### Work to be completed:
Reproduce the listing below verbatim, from its first line to its last, and omit the pictures from your reproduction.

### Material:
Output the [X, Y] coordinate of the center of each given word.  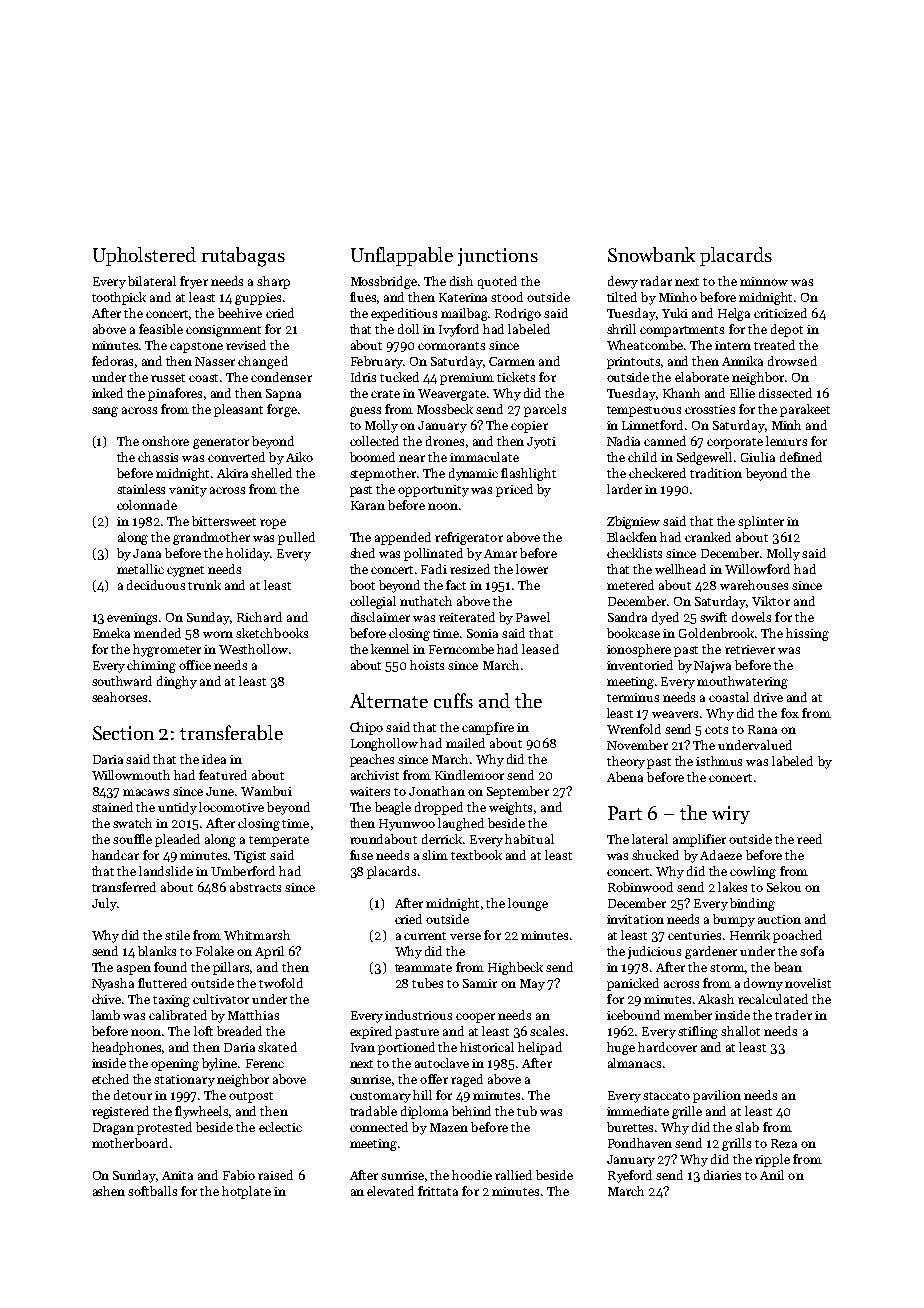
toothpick [119, 298]
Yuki [675, 313]
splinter [761, 522]
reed [809, 839]
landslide [166, 871]
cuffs [453, 700]
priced [514, 490]
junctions [498, 257]
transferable [231, 732]
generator [221, 443]
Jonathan [437, 791]
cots [716, 730]
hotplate [246, 1192]
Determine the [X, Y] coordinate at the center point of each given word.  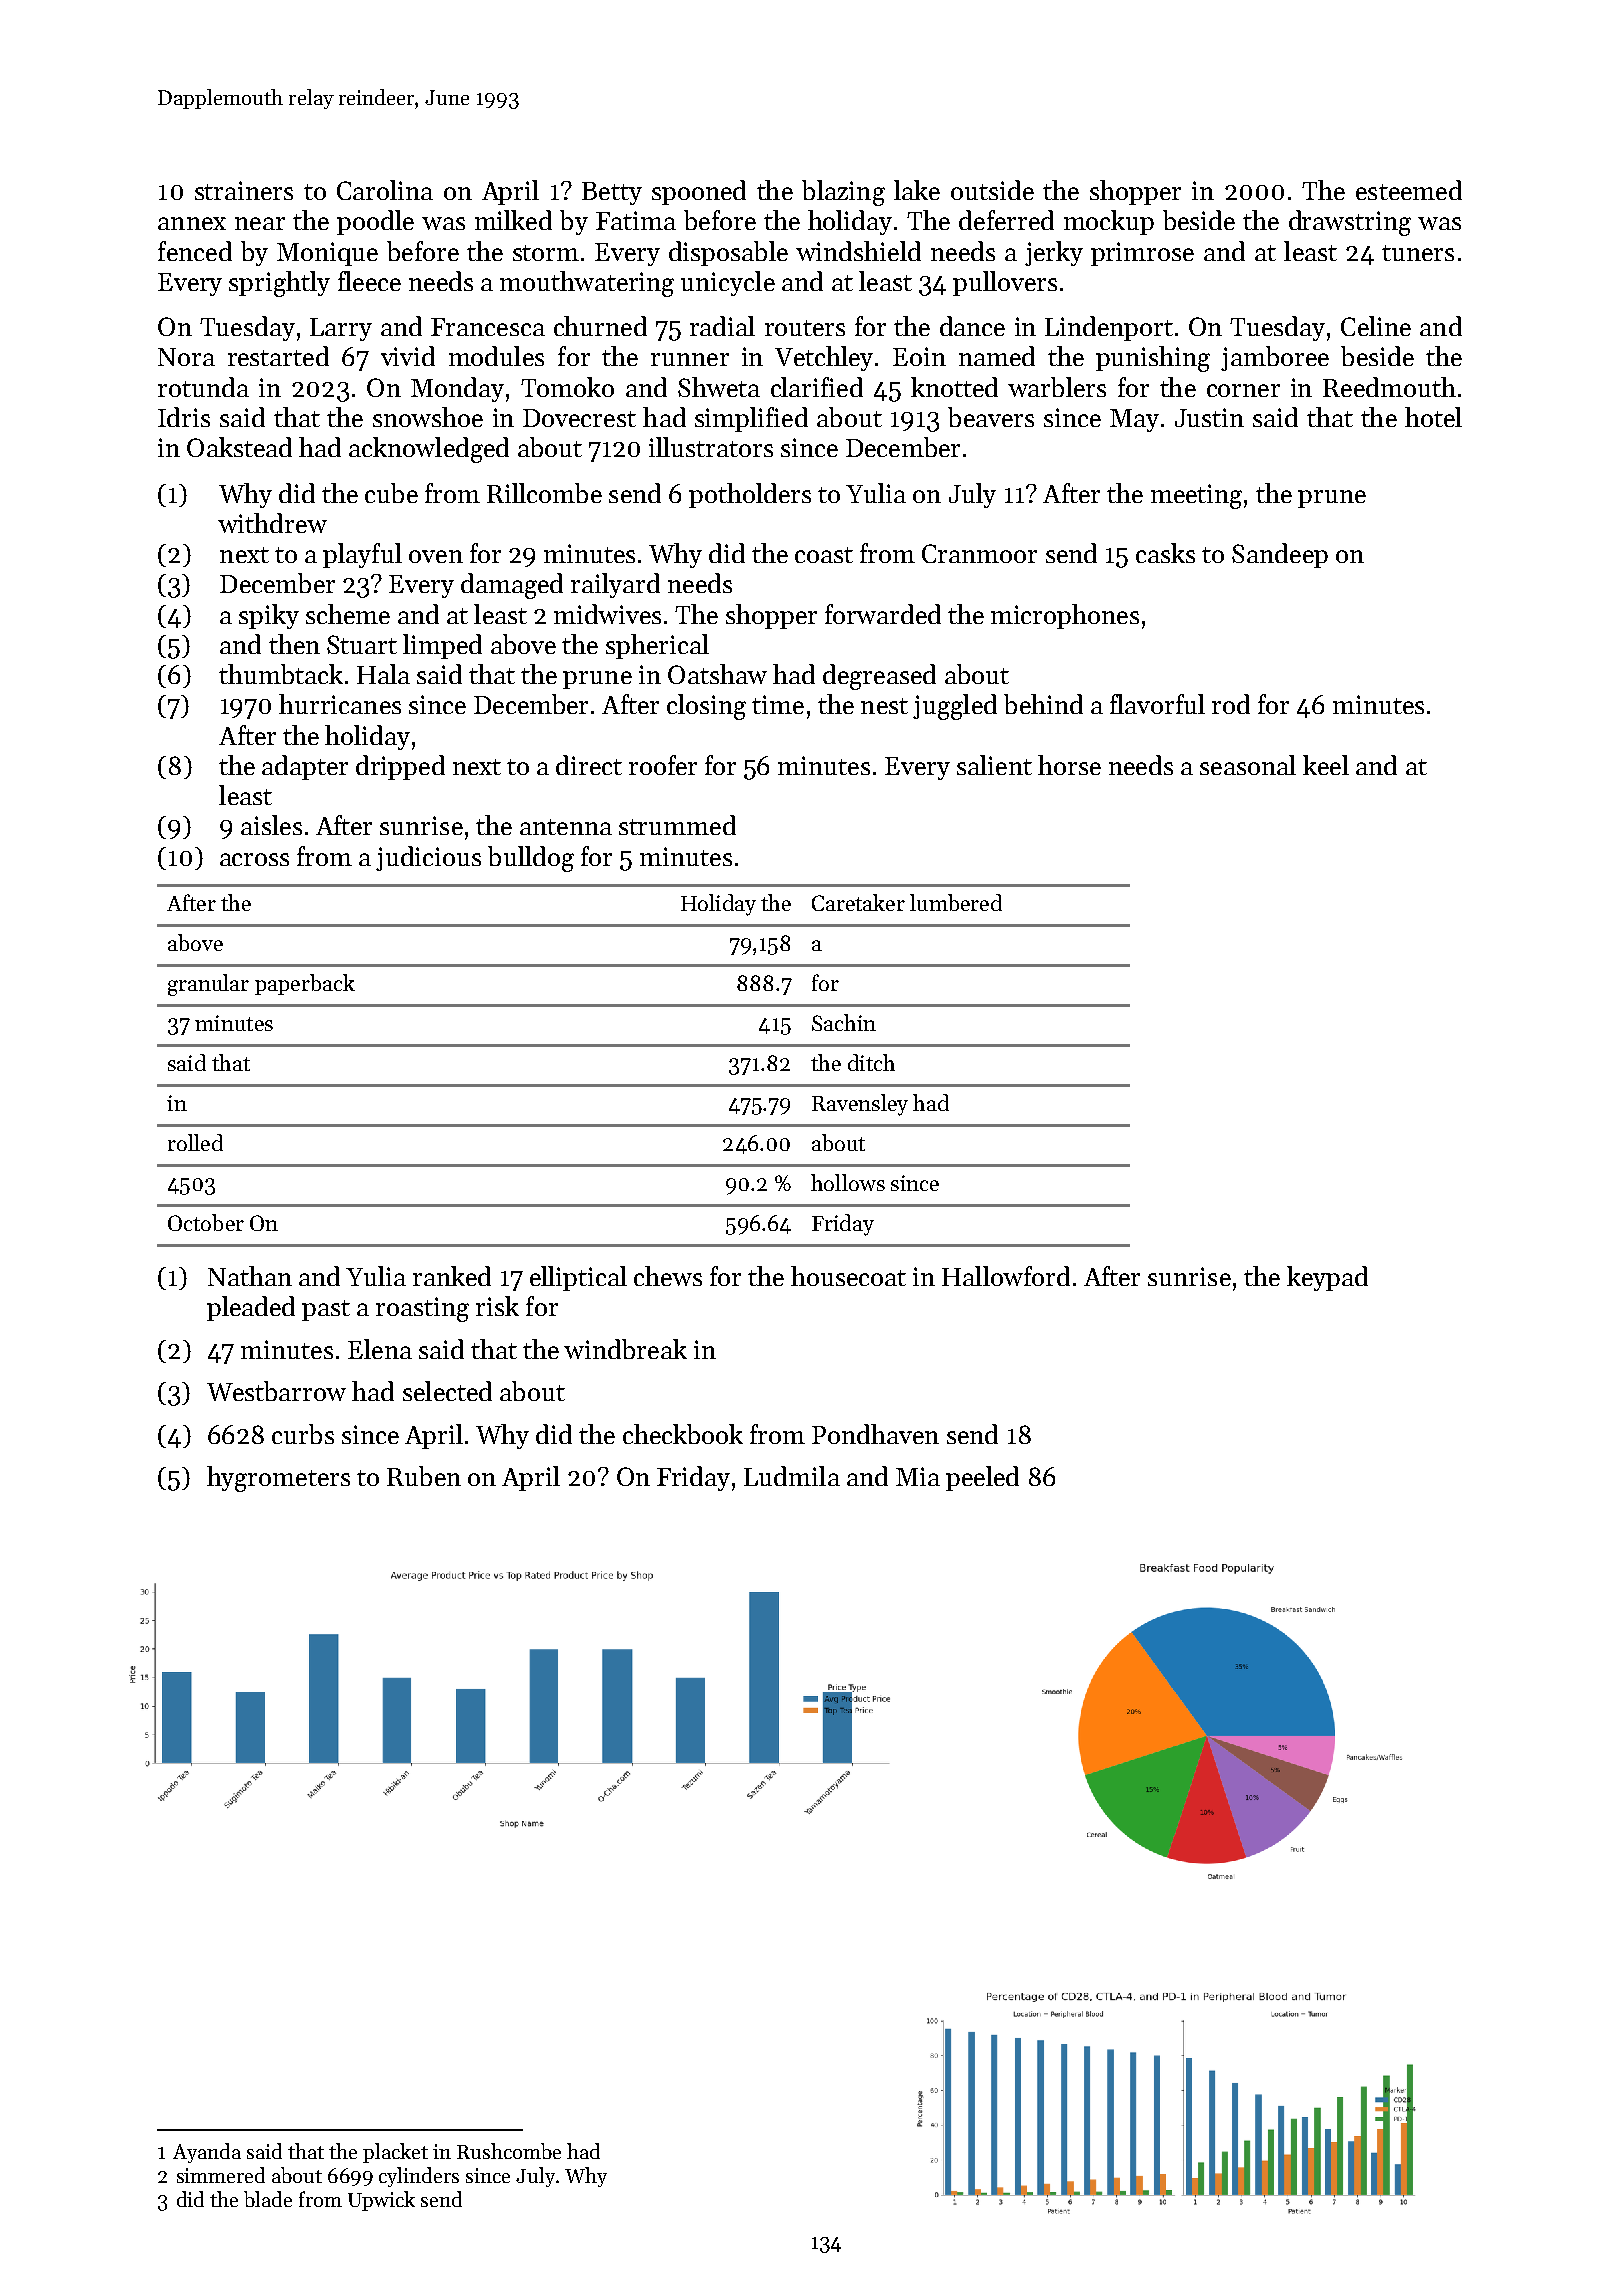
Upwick [381, 2201]
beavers [991, 417]
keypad [1327, 1278]
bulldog [531, 859]
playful [362, 555]
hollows [848, 1182]
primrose [1142, 254]
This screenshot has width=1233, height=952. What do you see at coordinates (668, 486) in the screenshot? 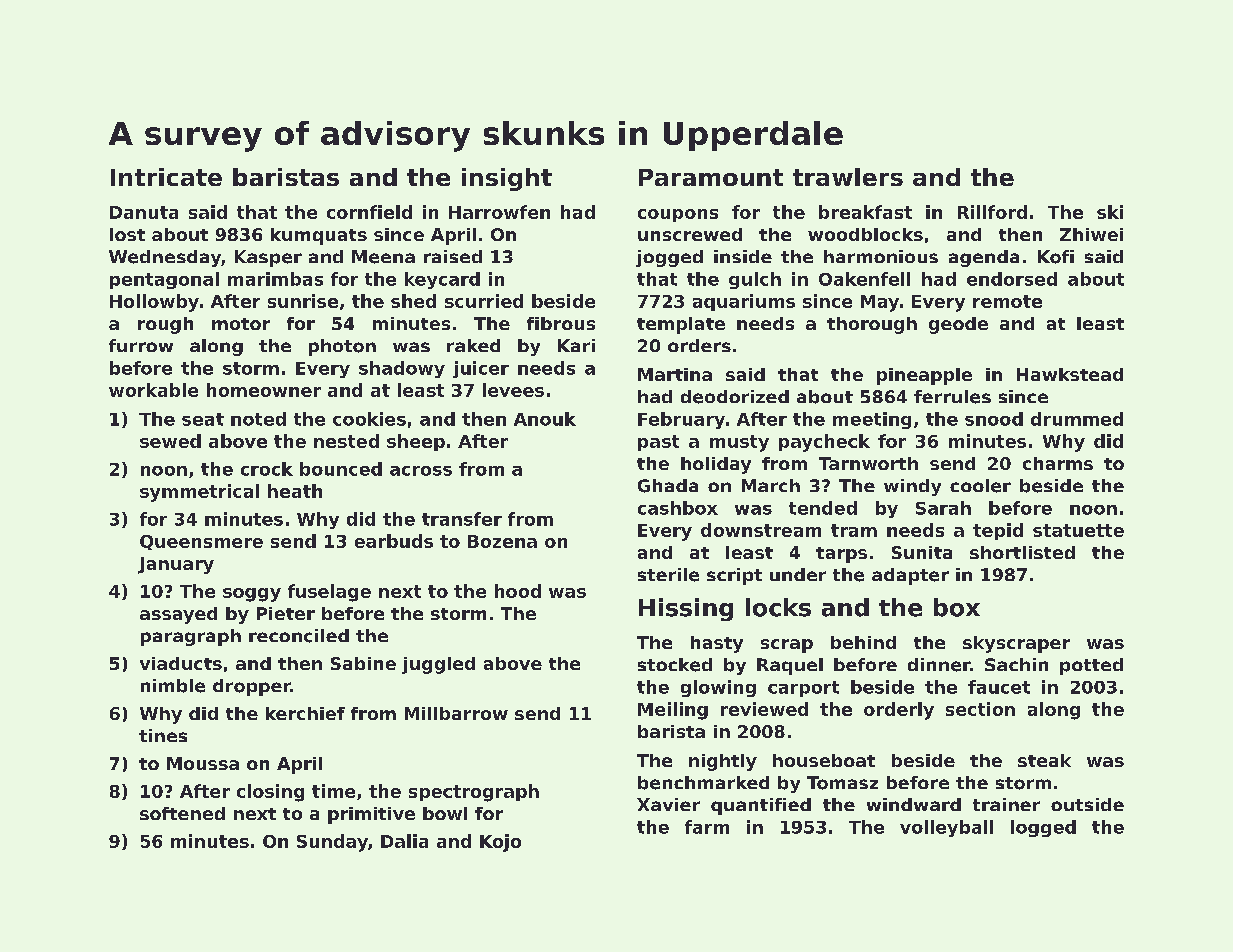
I see `Ghada` at bounding box center [668, 486].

### Written response:
Output the [X, Y] coordinate of the center of each given word.  
toothpick [119, 298]
Yuki [675, 313]
splinter [761, 522]
reed [809, 839]
landslide [166, 871]
cuffs [453, 700]
priced [514, 490]
junctions [498, 257]
transferable [231, 732]
generator [221, 443]
Jonathan [437, 791]
cots [716, 730]
hotplate [246, 1192]
Determine the [X, Y] coordinate at the center point of each given word.  
Upwick [381, 2201]
beavers [991, 417]
keypad [1327, 1278]
bulldog [531, 859]
playful [362, 555]
hollows [848, 1182]
primrose [1142, 254]
This screenshot has width=1233, height=952. What do you see at coordinates (668, 486) in the screenshot? 
I see `Ghada` at bounding box center [668, 486].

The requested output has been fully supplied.